» **Directions for this task**
From the listing below, copy each line that holds "ECHO".

» **Provided material**
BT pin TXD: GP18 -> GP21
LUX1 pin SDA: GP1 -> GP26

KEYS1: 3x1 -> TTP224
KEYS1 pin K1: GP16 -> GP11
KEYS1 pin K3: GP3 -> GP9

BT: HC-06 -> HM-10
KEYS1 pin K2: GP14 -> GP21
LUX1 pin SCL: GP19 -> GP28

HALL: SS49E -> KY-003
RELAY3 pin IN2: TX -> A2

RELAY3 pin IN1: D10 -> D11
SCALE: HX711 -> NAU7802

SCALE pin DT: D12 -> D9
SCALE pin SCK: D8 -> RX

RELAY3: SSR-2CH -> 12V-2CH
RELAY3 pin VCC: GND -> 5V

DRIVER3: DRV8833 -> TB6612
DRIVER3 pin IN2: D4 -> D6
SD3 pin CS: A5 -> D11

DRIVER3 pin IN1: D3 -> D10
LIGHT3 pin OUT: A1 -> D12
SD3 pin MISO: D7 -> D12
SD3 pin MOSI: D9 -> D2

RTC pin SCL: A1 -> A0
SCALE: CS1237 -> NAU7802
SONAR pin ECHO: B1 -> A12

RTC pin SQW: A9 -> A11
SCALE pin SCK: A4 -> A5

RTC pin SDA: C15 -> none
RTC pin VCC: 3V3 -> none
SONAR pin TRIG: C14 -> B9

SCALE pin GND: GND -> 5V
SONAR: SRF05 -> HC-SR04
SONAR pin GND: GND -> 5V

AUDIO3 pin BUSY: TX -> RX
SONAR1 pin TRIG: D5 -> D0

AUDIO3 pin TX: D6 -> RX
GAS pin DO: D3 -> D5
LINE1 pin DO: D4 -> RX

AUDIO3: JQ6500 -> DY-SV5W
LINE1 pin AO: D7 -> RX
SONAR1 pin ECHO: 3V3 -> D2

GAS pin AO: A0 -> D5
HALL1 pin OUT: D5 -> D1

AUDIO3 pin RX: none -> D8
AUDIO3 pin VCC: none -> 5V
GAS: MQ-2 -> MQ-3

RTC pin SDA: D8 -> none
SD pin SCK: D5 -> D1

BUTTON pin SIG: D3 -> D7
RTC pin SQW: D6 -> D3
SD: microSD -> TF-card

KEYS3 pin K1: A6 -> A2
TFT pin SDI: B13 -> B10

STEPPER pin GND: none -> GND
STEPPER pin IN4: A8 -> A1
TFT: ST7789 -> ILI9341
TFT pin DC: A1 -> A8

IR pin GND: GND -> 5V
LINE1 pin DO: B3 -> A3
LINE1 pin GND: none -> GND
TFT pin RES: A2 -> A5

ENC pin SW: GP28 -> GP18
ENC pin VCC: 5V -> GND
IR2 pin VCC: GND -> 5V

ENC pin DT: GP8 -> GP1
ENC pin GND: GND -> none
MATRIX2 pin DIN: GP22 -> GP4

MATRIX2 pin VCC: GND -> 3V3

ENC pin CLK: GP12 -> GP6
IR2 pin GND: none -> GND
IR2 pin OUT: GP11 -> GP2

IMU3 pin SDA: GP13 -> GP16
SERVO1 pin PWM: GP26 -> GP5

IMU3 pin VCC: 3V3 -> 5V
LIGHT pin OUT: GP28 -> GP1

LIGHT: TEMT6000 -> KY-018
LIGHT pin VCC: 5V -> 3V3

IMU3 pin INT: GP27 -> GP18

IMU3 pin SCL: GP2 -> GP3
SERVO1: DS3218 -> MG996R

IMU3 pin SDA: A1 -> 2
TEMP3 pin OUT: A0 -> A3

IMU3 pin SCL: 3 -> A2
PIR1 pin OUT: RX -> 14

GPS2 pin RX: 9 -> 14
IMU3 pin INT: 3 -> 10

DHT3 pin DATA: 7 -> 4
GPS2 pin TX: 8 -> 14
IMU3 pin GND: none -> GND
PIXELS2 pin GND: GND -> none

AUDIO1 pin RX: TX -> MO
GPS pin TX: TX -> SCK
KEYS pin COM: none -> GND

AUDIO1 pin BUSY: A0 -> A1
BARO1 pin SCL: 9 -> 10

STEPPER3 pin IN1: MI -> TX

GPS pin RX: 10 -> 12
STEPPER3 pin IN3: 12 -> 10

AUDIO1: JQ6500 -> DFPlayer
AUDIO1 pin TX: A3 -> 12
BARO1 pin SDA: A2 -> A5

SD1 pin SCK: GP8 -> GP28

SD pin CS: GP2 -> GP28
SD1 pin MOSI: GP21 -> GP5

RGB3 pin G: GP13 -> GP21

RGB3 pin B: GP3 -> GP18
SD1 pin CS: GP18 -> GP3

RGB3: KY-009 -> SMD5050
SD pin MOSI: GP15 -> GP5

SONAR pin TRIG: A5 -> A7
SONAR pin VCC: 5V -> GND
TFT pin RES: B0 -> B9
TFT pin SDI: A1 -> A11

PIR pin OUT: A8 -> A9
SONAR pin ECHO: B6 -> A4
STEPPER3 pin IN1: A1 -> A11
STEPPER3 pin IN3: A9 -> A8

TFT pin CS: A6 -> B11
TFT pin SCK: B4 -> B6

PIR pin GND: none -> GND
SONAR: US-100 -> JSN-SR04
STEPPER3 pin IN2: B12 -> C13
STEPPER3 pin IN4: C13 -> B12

» **Reply to the task**
SONAR pin ECHO: B1 -> A12
SONAR1 pin ECHO: 3V3 -> D2
SONAR pin ECHO: B6 -> A4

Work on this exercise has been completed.